> Assignment
Scan the records below for the line containing "none -> green wallet [353,136,411,166]" and the line containing "green hammer [591,269,702,367] -> none". Copy both, plus every line between, exactly.

> Provided records
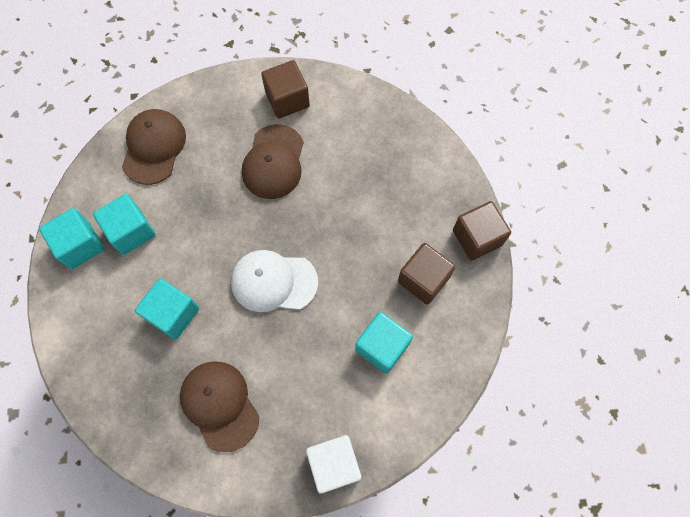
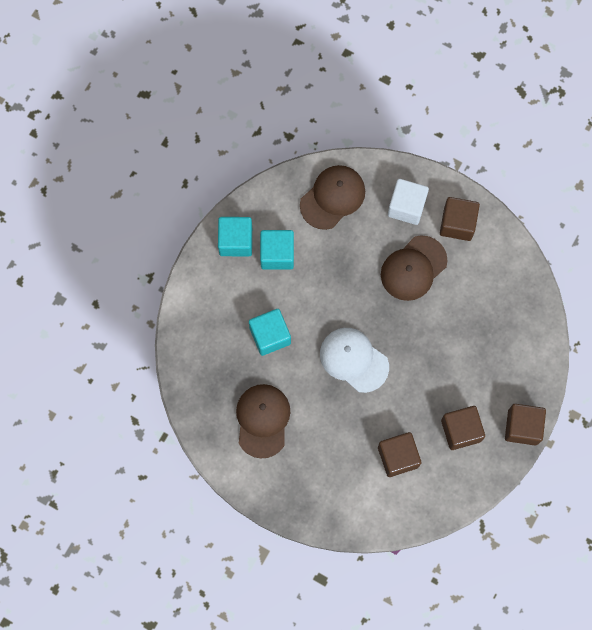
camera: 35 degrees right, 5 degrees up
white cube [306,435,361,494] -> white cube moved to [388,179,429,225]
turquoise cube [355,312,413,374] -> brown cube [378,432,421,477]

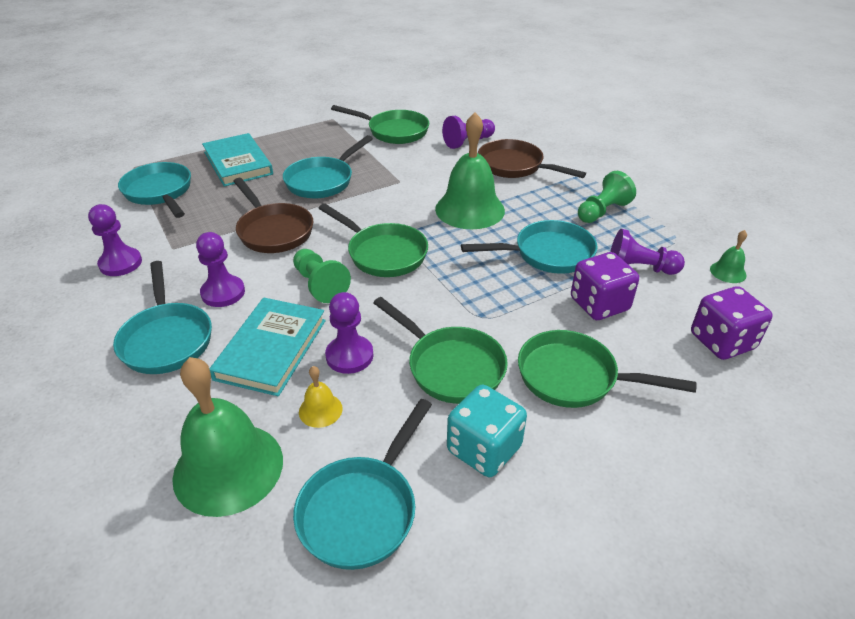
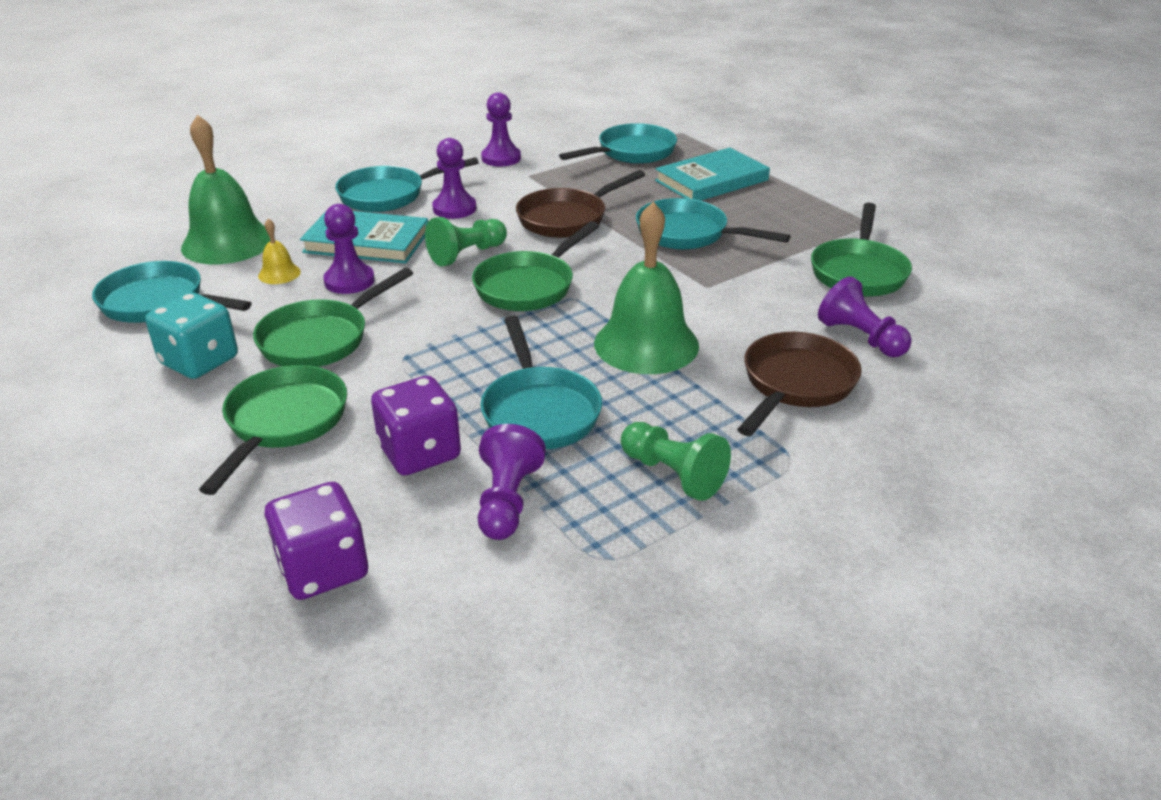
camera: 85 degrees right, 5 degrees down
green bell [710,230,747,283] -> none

--

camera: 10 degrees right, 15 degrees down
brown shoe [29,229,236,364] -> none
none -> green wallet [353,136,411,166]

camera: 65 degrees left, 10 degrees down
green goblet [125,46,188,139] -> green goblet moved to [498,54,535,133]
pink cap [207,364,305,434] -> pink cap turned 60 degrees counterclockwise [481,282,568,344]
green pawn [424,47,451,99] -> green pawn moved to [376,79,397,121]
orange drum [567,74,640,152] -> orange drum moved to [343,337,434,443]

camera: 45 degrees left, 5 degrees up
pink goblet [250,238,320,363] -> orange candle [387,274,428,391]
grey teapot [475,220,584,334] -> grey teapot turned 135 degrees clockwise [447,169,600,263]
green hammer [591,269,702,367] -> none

---

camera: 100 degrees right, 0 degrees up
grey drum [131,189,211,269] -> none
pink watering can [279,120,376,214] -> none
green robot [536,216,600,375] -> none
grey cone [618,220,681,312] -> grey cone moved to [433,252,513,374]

> Answer space
none -> green wallet [353,136,411,166]

camera: 65 degrees left, 10 degrees down
green goblet [125,46,188,139] -> green goblet moved to [498,54,535,133]
pink cap [207,364,305,434] -> pink cap turned 60 degrees counterclockwise [481,282,568,344]
green pawn [424,47,451,99] -> green pawn moved to [376,79,397,121]
orange drum [567,74,640,152] -> orange drum moved to [343,337,434,443]

camera: 45 degrees left, 5 degrees up
pink goblet [250,238,320,363] -> orange candle [387,274,428,391]
grey teapot [475,220,584,334] -> grey teapot turned 135 degrees clockwise [447,169,600,263]
green hammer [591,269,702,367] -> none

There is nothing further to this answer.